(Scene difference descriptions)

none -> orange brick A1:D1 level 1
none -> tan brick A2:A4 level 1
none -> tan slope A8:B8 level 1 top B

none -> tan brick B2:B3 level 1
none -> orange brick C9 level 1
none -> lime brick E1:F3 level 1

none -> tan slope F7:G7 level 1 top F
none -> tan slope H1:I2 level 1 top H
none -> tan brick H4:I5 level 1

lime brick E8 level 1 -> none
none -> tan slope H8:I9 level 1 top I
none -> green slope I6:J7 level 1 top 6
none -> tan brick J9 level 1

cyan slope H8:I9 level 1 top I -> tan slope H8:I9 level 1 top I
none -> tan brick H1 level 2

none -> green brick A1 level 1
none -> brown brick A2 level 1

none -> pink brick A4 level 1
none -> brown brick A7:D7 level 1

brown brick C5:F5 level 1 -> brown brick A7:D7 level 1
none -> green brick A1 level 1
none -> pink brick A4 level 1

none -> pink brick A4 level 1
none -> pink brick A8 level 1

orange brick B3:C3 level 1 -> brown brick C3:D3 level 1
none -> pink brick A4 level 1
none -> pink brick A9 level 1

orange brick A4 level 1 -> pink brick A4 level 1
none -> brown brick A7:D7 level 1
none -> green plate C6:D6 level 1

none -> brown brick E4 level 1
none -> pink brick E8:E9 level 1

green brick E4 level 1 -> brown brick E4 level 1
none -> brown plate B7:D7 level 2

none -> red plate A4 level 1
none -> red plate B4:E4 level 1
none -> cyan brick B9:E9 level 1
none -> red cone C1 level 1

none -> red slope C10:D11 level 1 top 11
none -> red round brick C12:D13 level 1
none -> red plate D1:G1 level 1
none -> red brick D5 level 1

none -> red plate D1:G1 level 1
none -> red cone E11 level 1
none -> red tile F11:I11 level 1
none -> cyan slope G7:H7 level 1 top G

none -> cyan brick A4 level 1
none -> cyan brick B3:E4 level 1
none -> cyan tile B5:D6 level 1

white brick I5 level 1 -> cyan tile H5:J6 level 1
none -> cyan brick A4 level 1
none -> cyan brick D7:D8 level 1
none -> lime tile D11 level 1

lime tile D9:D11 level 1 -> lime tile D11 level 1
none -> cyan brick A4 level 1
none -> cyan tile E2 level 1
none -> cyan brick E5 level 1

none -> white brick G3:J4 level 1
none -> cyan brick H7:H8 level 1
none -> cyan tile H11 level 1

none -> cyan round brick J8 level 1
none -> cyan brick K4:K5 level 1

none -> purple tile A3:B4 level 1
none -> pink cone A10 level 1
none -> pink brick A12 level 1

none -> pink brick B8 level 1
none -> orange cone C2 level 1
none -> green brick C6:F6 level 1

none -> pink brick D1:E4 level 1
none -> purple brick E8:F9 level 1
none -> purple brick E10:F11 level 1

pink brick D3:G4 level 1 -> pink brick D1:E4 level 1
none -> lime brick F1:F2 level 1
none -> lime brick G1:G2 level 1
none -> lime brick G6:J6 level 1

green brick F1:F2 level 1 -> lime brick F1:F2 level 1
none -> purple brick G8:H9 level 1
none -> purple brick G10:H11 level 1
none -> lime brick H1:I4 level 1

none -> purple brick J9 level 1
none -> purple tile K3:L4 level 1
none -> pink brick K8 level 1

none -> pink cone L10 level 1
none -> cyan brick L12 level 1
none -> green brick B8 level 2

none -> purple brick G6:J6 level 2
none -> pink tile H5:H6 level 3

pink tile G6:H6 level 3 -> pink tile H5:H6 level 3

• Exercise description: Reproduce exactly the section above that begins at the line containing "orange brick A4" and ends at the line containing "green brick E4", leaving out all other lines.

• Task result:
orange brick A4 level 1 -> pink brick A4 level 1
none -> brown brick A7:D7 level 1
none -> green plate C6:D6 level 1

none -> brown brick E4 level 1
none -> pink brick E8:E9 level 1

green brick E4 level 1 -> brown brick E4 level 1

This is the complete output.